• EXERCISE:
From the line holding "S1: none -> switch (PWR_IN, VEXT)" through the line holding "IC4 pin IN: VEXT -> none" below, write out every line exactly; include both of those lines and drop the pictures.

(Edit tracking data)
■ ■ ■ ■ ■ ■ ■
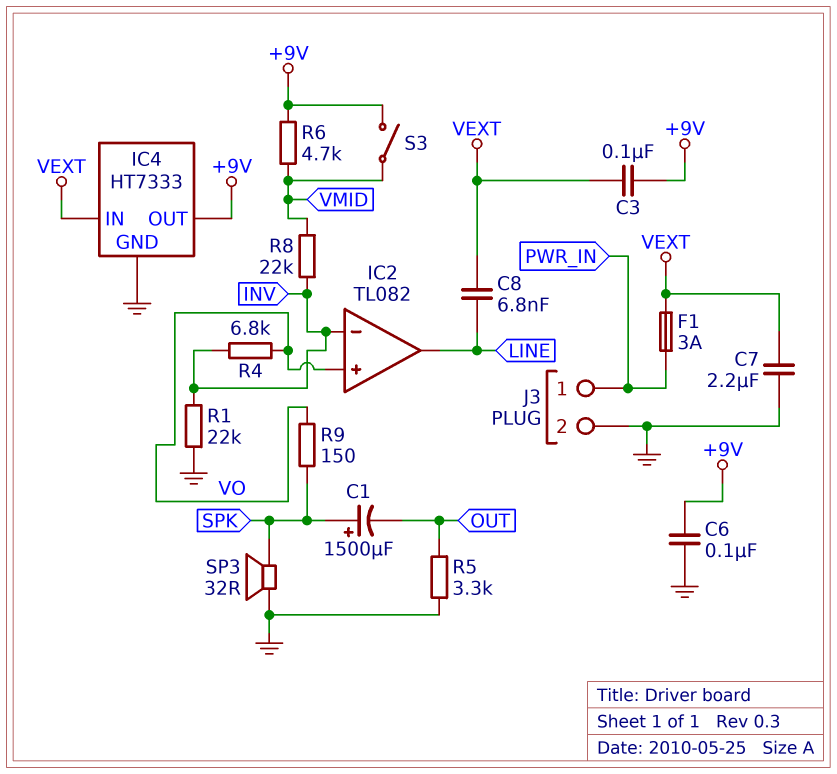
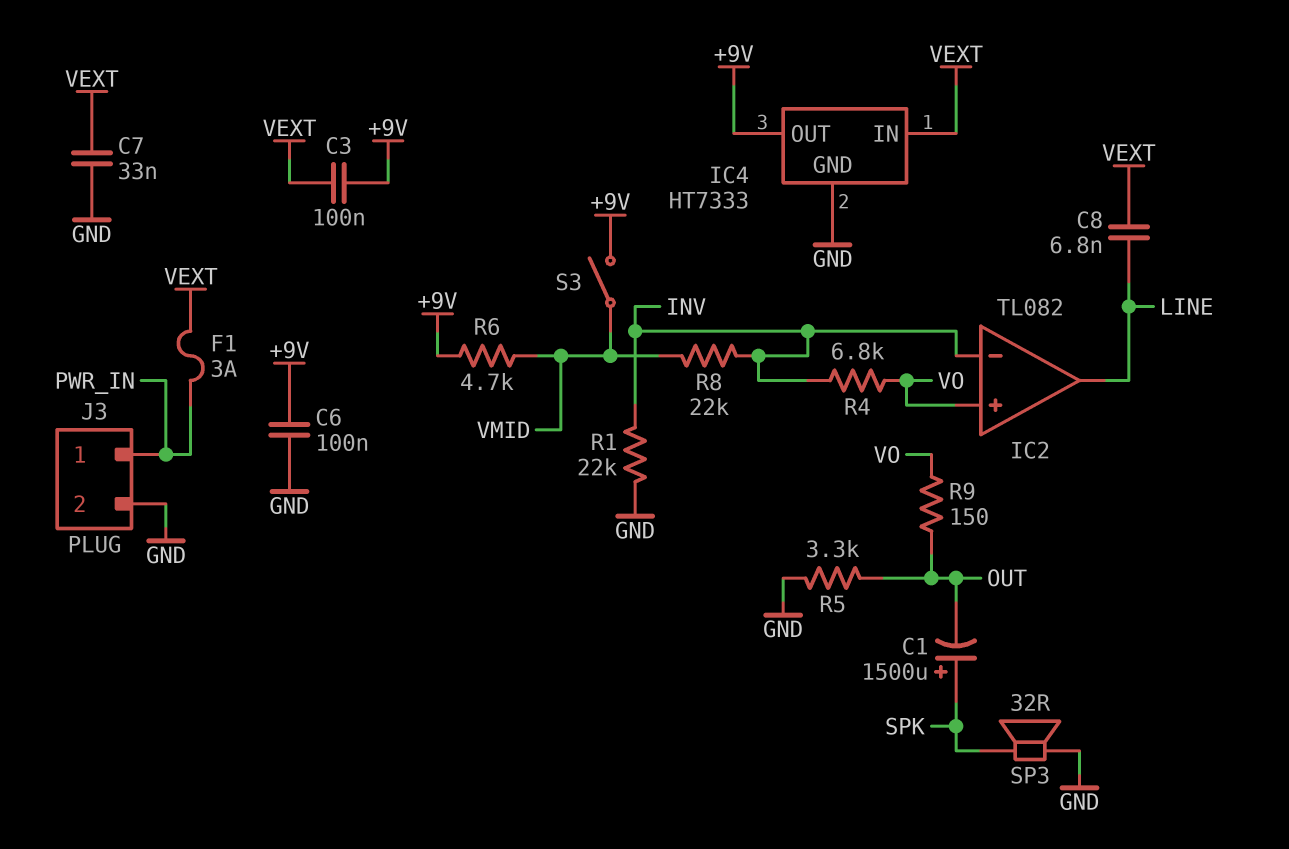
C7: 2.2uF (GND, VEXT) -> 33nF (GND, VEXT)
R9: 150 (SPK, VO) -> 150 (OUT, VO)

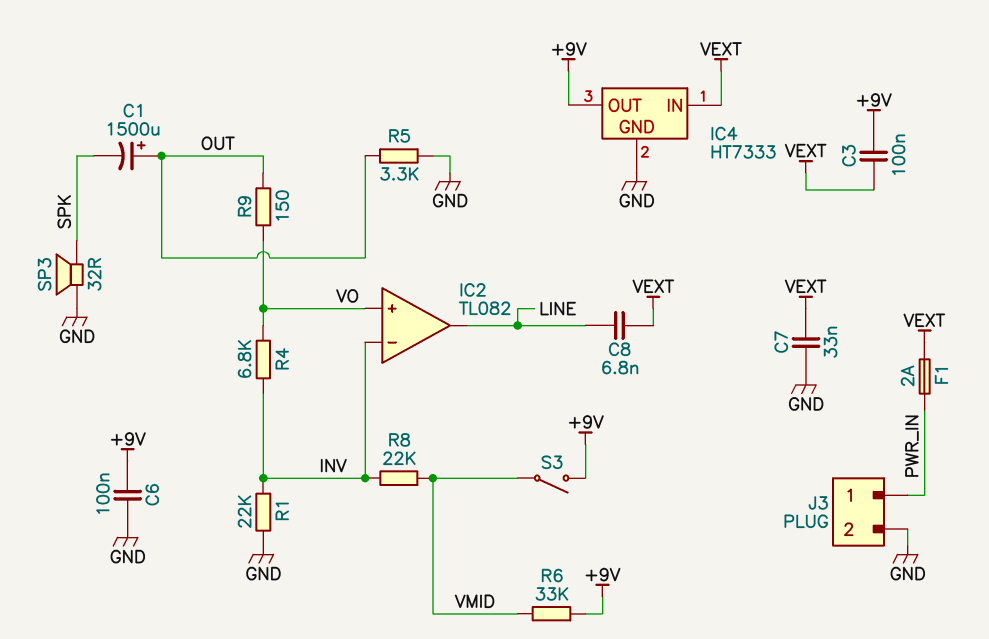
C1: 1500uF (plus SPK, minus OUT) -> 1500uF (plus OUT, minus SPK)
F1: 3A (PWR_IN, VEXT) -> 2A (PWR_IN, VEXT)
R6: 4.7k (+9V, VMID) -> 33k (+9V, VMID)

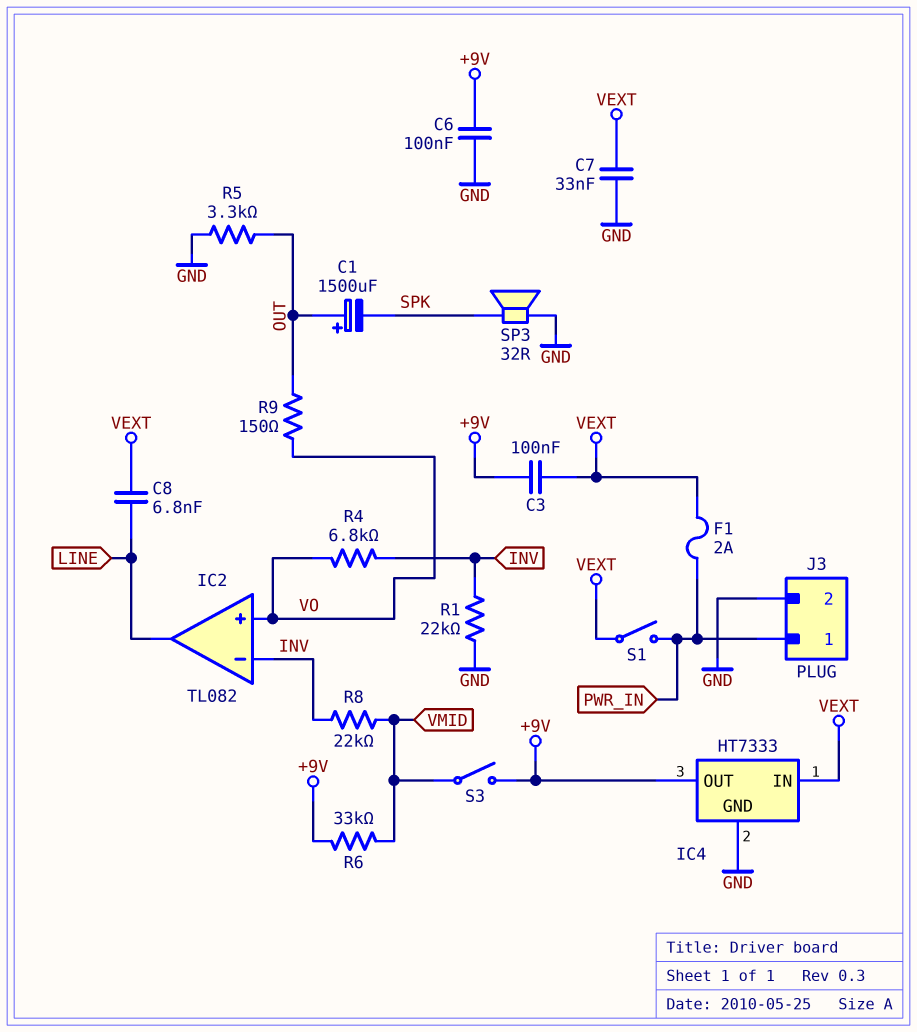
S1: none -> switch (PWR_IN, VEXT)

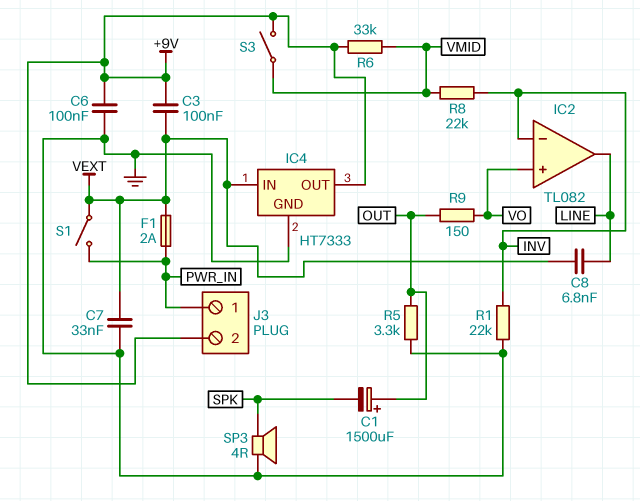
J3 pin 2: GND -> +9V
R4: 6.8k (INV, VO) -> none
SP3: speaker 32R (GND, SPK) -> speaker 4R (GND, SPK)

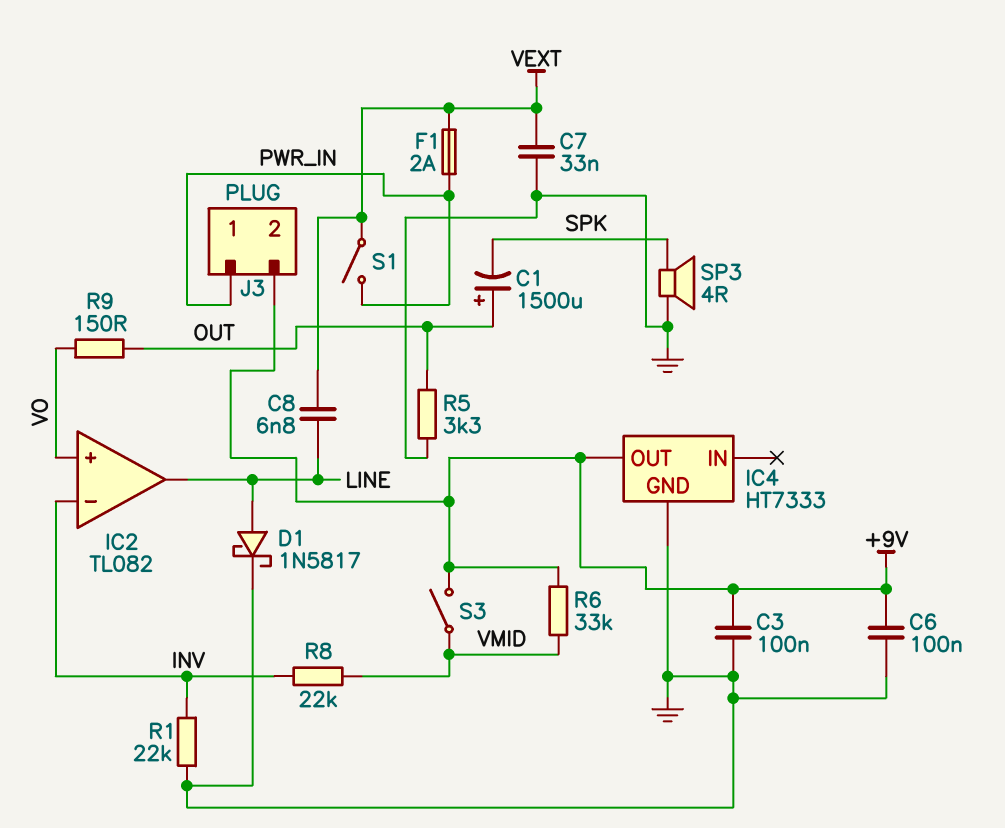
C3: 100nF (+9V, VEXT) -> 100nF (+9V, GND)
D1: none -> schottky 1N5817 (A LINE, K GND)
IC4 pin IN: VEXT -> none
■ ■ ■ ■ ■ ■ ■
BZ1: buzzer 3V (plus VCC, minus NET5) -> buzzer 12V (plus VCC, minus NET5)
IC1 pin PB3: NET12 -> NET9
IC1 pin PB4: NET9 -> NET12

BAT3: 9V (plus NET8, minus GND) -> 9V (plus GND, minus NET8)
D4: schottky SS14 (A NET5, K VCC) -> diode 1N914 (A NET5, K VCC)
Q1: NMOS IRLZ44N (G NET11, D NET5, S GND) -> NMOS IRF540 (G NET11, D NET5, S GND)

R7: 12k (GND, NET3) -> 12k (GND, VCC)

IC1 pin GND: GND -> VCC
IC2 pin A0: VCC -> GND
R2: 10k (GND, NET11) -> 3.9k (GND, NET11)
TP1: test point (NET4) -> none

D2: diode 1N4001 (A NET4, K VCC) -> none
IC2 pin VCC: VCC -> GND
■ ■ ■ ■ ■ ■ ■
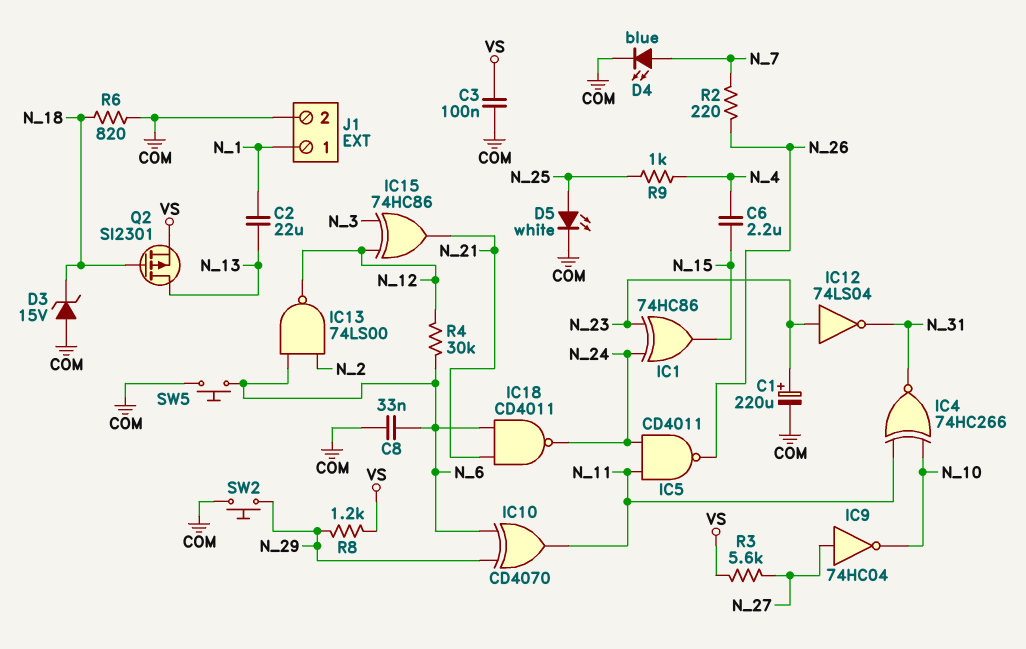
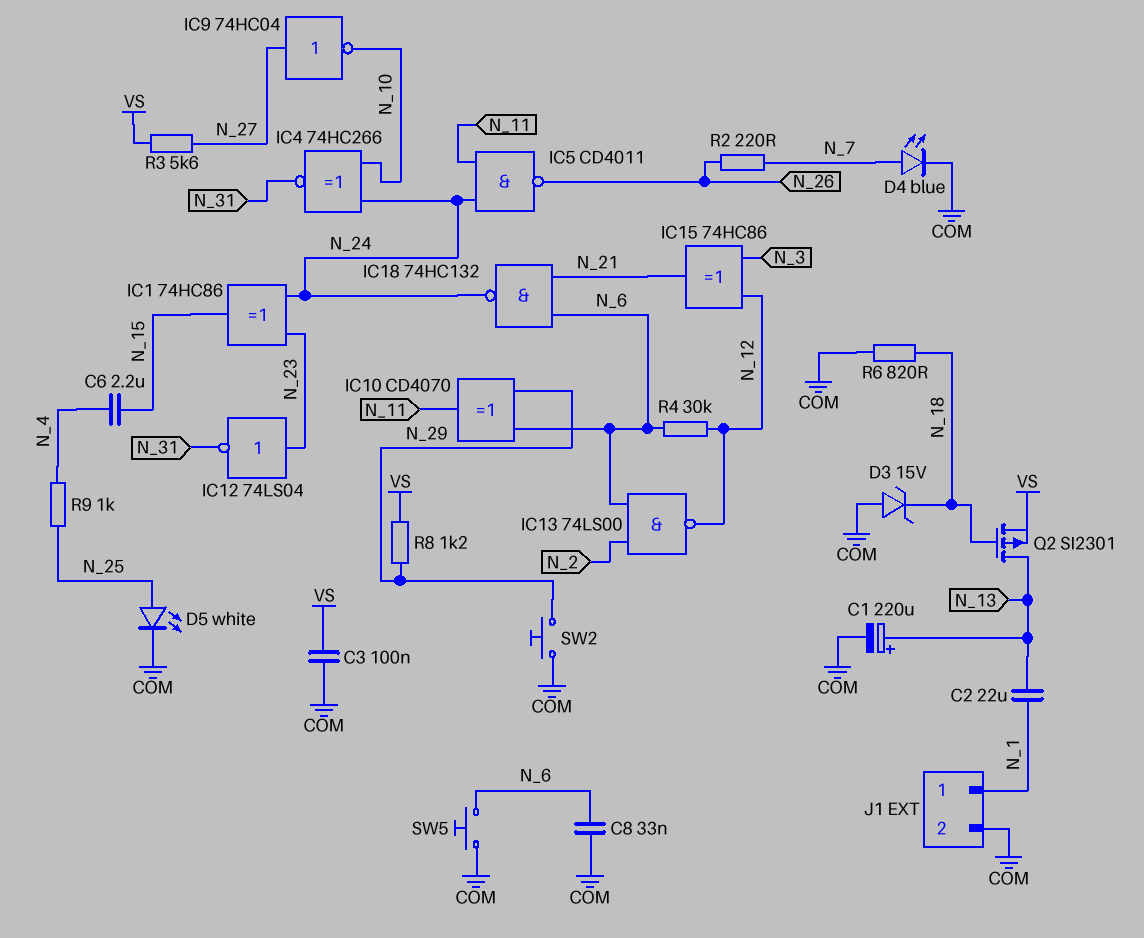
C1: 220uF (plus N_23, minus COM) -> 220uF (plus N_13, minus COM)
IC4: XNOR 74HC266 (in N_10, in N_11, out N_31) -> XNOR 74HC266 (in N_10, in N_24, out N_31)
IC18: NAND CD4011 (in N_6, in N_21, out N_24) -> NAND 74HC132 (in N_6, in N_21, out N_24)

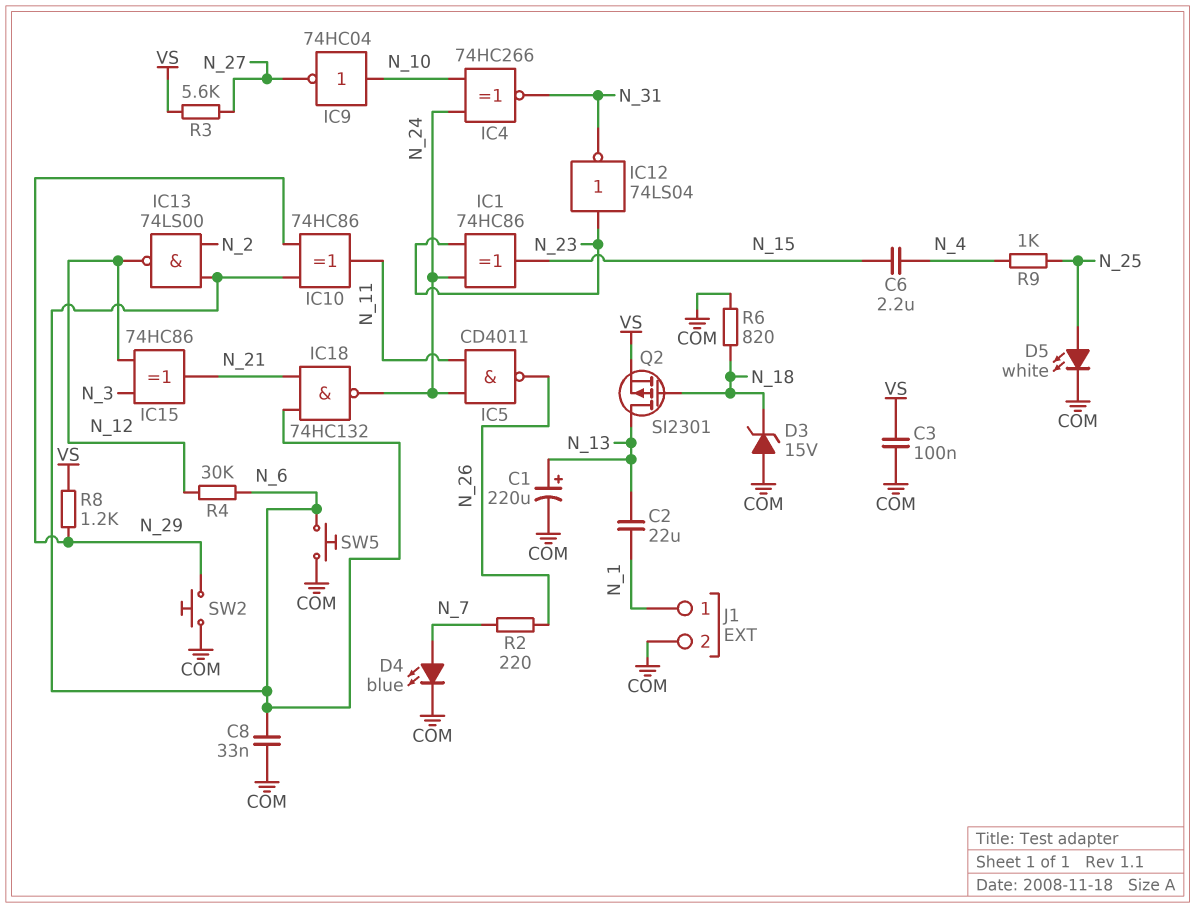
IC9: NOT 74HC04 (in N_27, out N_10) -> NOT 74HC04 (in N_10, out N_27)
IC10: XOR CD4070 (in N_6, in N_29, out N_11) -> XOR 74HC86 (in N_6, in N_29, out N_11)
■ ■ ■ ■ ■ ■ ■
• RESPONSE BOX:
S1: none -> switch (PWR_IN, VEXT)

J3 pin 2: GND -> +9V
R4: 6.8k (INV, VO) -> none
SP3: speaker 32R (GND, SPK) -> speaker 4R (GND, SPK)

C3: 100nF (+9V, VEXT) -> 100nF (+9V, GND)
D1: none -> schottky 1N5817 (A LINE, K GND)
IC4 pin IN: VEXT -> none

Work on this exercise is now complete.